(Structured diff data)
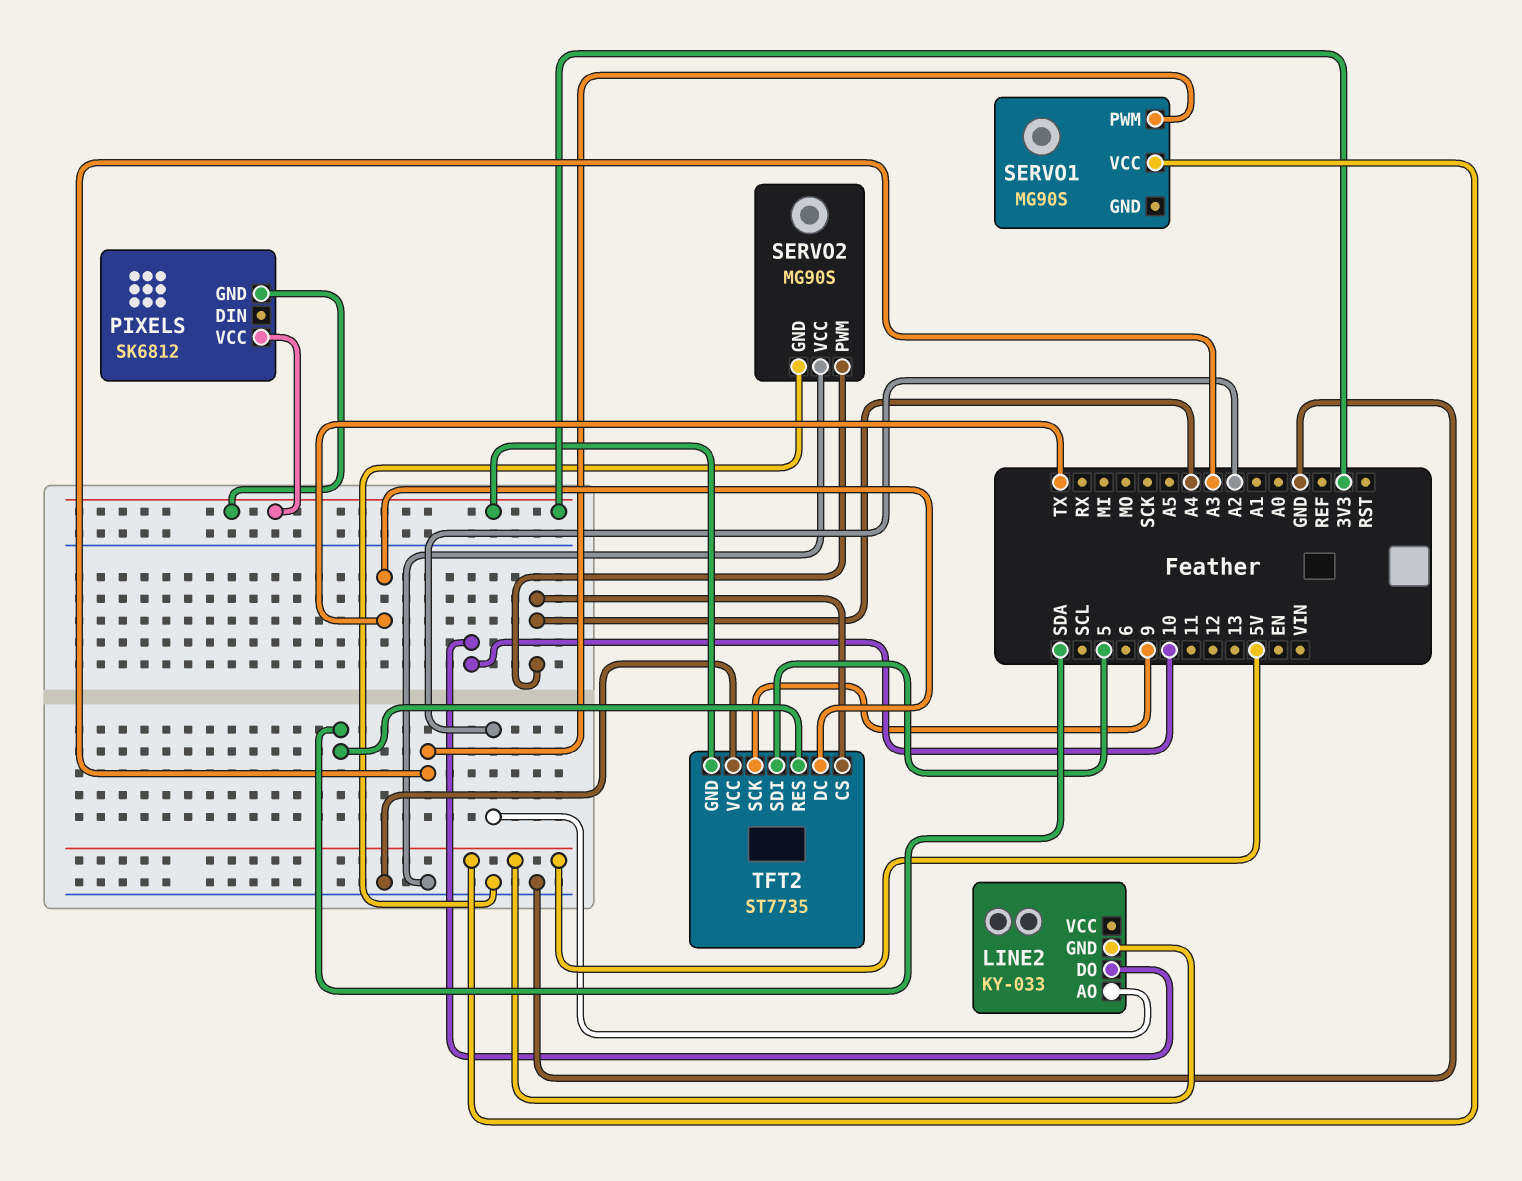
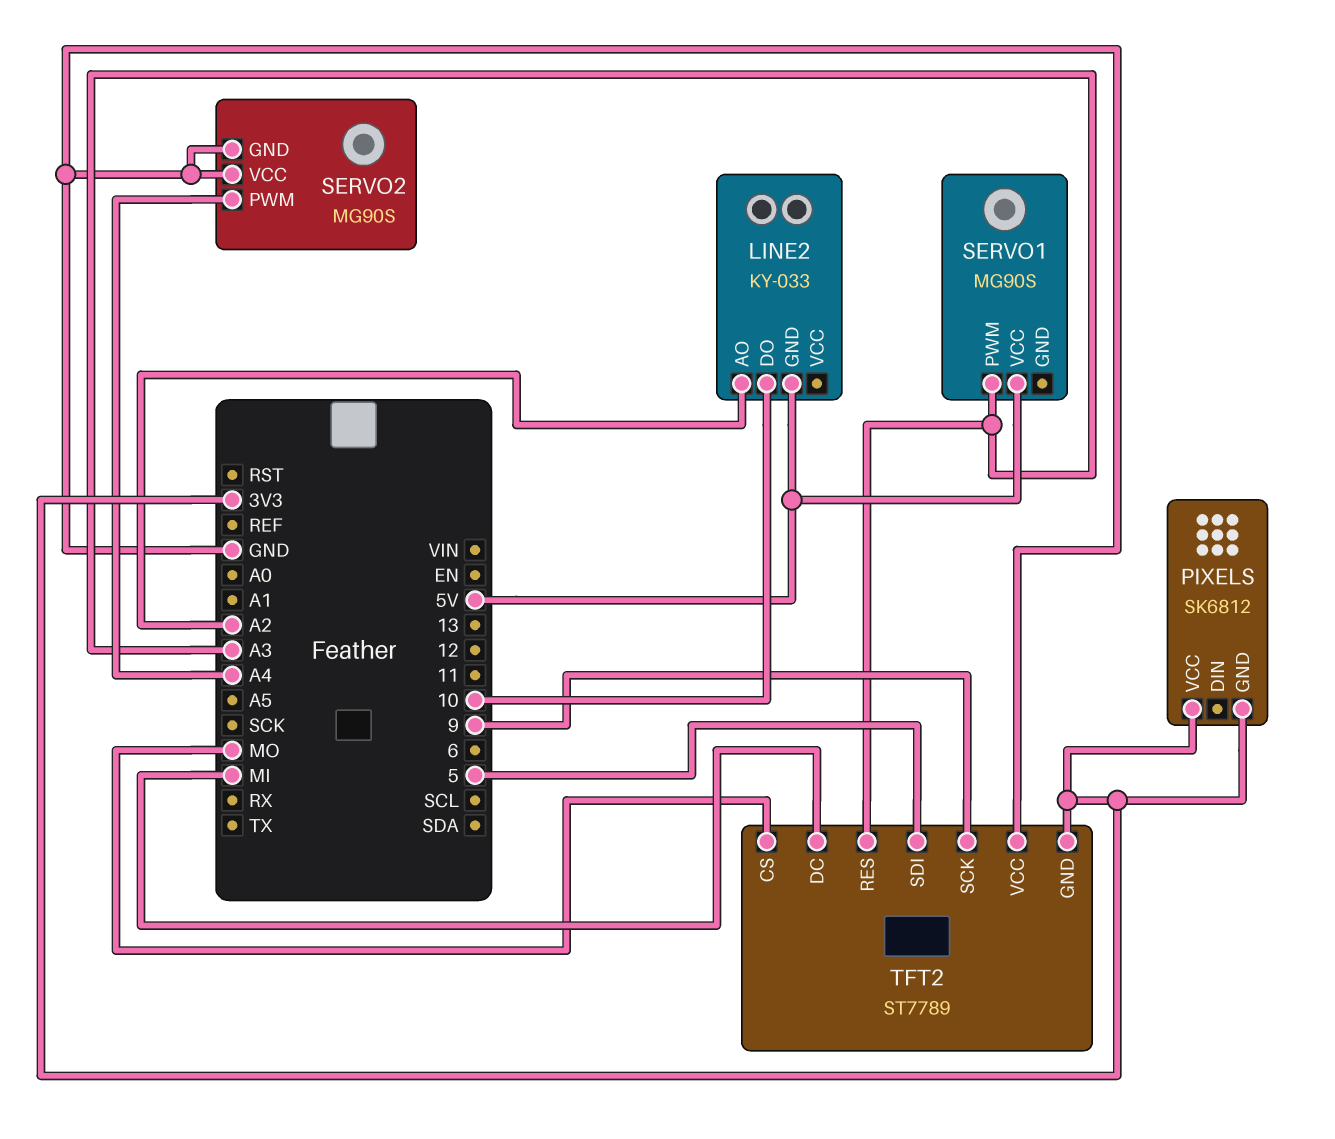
TFT2: ST7735 -> ST7789
TFT2 pin CS: A4 -> MO
TFT2 pin DC: TX -> MI
TFT2 pin RES: SDA -> A3

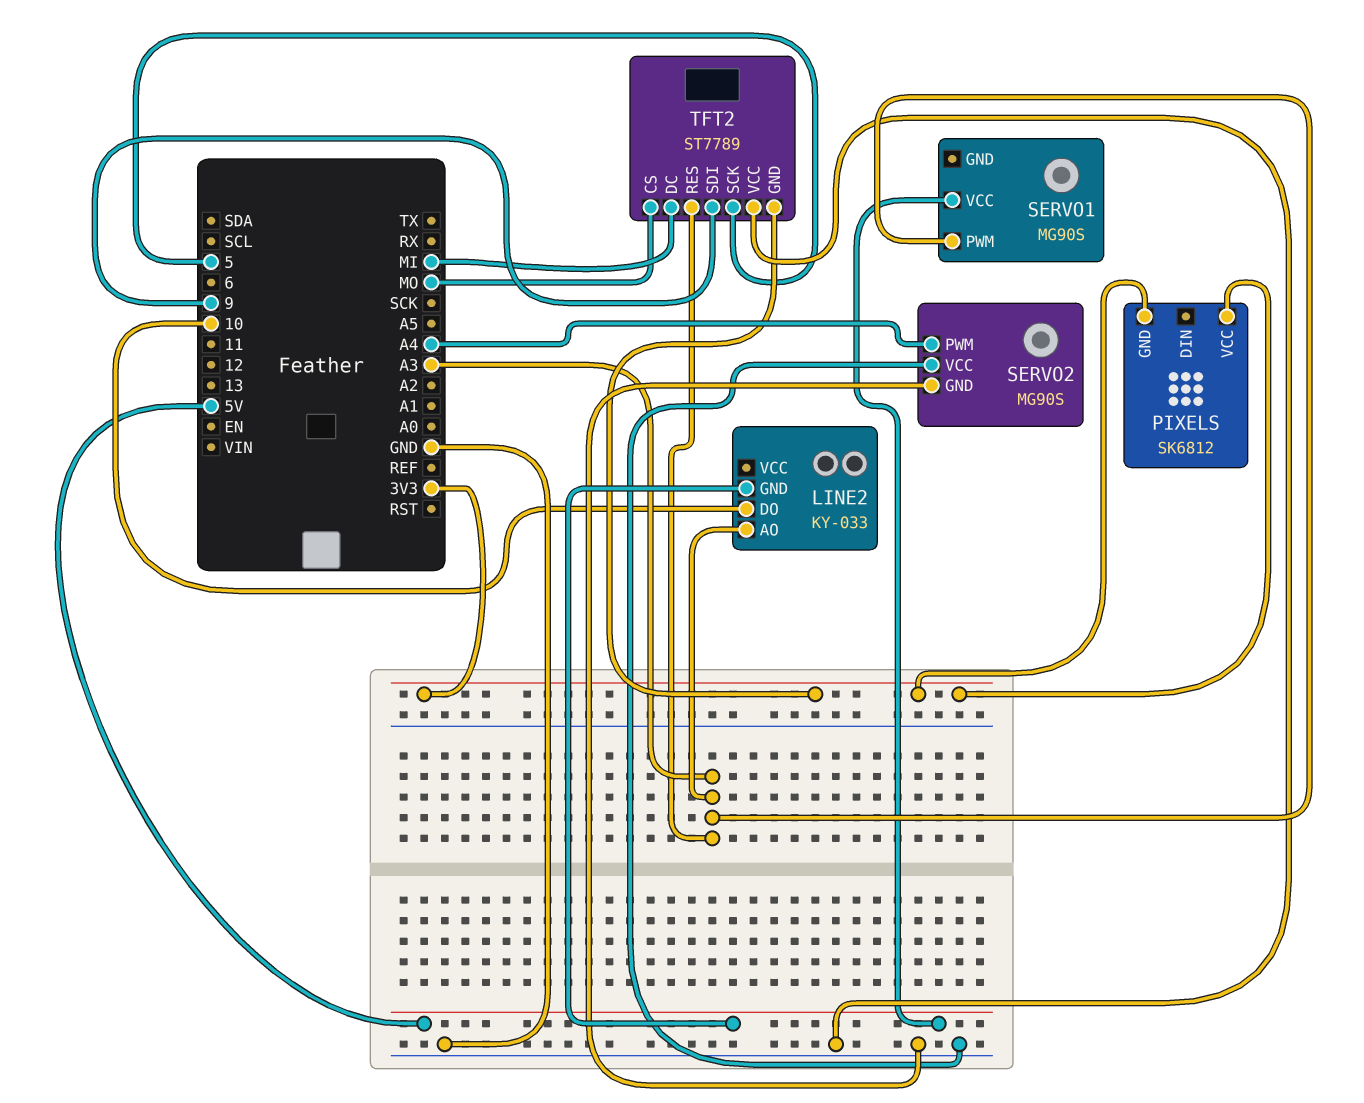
LINE2 pin AO: A2 -> A3
TFT2 pin SCK: 9 -> 5
TFT2 pin SDI: 5 -> 9

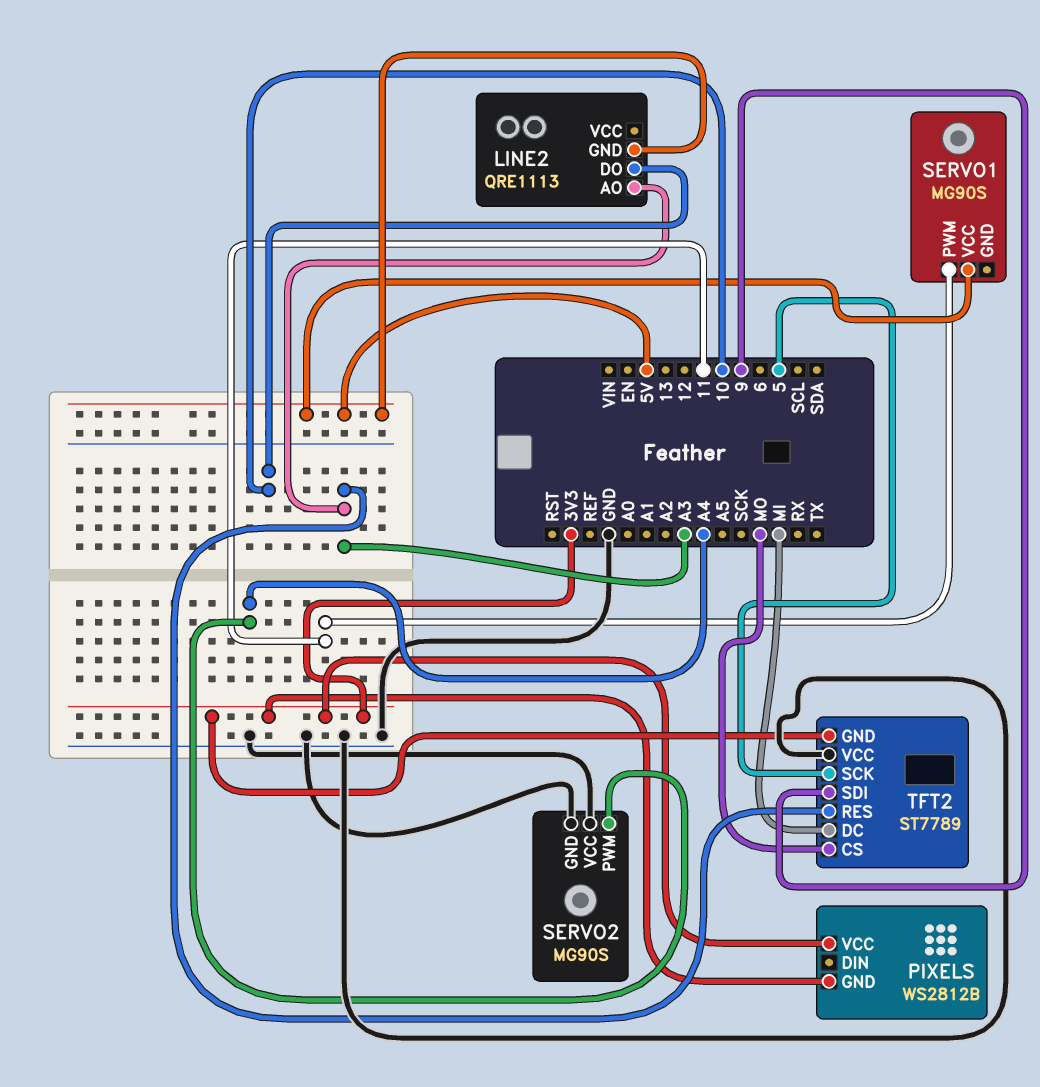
LINE2: KY-033 -> QRE1113
PIXELS: SK6812 -> WS2812B
SERVO1 pin PWM: A3 -> 11

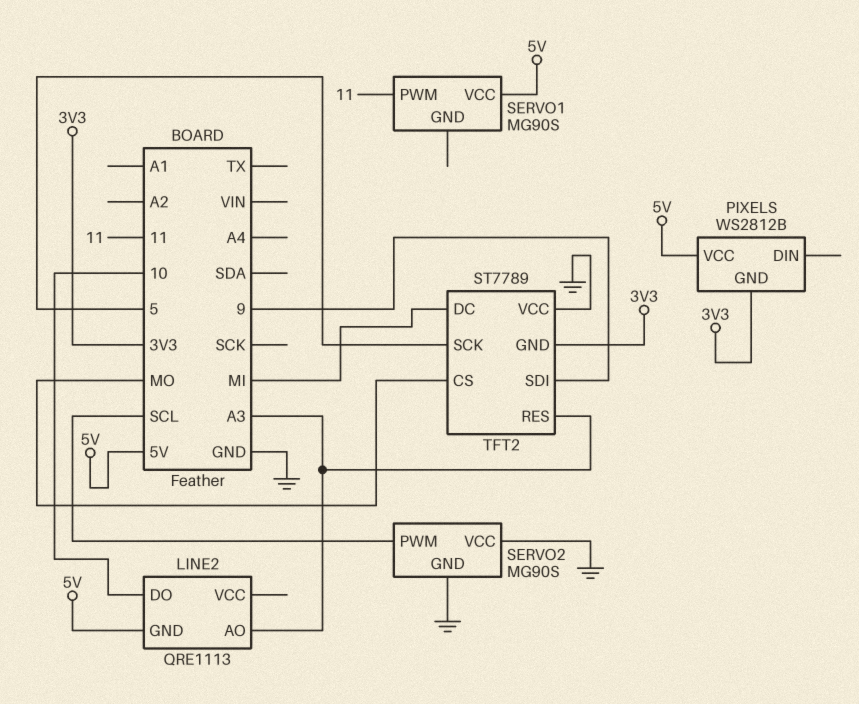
PIXELS pin VCC: 3V3 -> 5V
SERVO2 pin PWM: A4 -> SCL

WHAT THIS TASK INVOLVES
Repeat the records word for word. Leave out whatever pictures they hold.

TASK ANSWER
TFT2: ST7735 -> ST7789
TFT2 pin CS: A4 -> MO
TFT2 pin DC: TX -> MI
TFT2 pin RES: SDA -> A3

LINE2 pin AO: A2 -> A3
TFT2 pin SCK: 9 -> 5
TFT2 pin SDI: 5 -> 9

LINE2: KY-033 -> QRE1113
PIXELS: SK6812 -> WS2812B
SERVO1 pin PWM: A3 -> 11

PIXELS pin VCC: 3V3 -> 5V
SERVO2 pin PWM: A4 -> SCL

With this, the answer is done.